ABOUT THIS EXERCISE: Extract, in full, the lines below, beginning at the first and ending with the line that contains "(493, 158) = (552, 277): orange". Pictures do not belong in the copy.

[Scene difference descriptions]
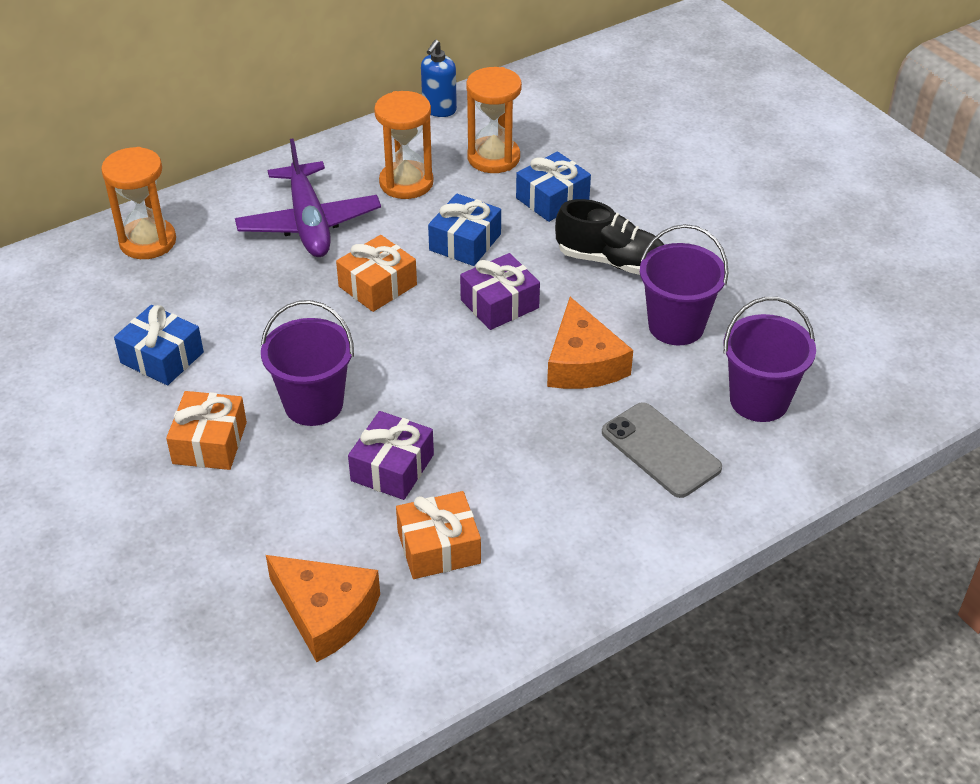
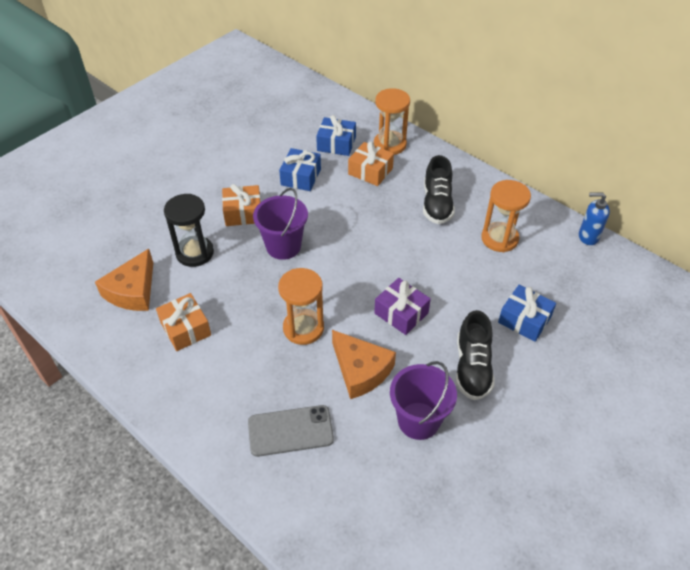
camera: 75 degrees right, 5 degrees up
(274, 518) = (195, 253): none -> black hourglass
(309, 223) = (437, 204): purple plane -> black shoe
(377, 286) = (394, 249): orange gift -> orange gift (370, 171)
(392, 467) = (242, 293): purple gift -> none
(465, 242) = (454, 282): blue gift -> blue gift (336, 144)
(493, 158) = (552, 277): orange hourglass -> orange hourglass (303, 328)
(583, 363) = (361, 370): orange cheese -> orange cheese turned 105 degrees counterclockwise
(660, 450) = (290, 431): grey phone -> grey phone turned 45 degrees clockwise
(759, 400) = (357, 488): purple bucket -> none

ANSWER SPACE:
camera: 75 degrees right, 5 degrees up
(274, 518) = (195, 253): none -> black hourglass
(309, 223) = (437, 204): purple plane -> black shoe
(377, 286) = (394, 249): orange gift -> orange gift (370, 171)
(392, 467) = (242, 293): purple gift -> none
(465, 242) = (454, 282): blue gift -> blue gift (336, 144)
(493, 158) = (552, 277): orange hourglass -> orange hourglass (303, 328)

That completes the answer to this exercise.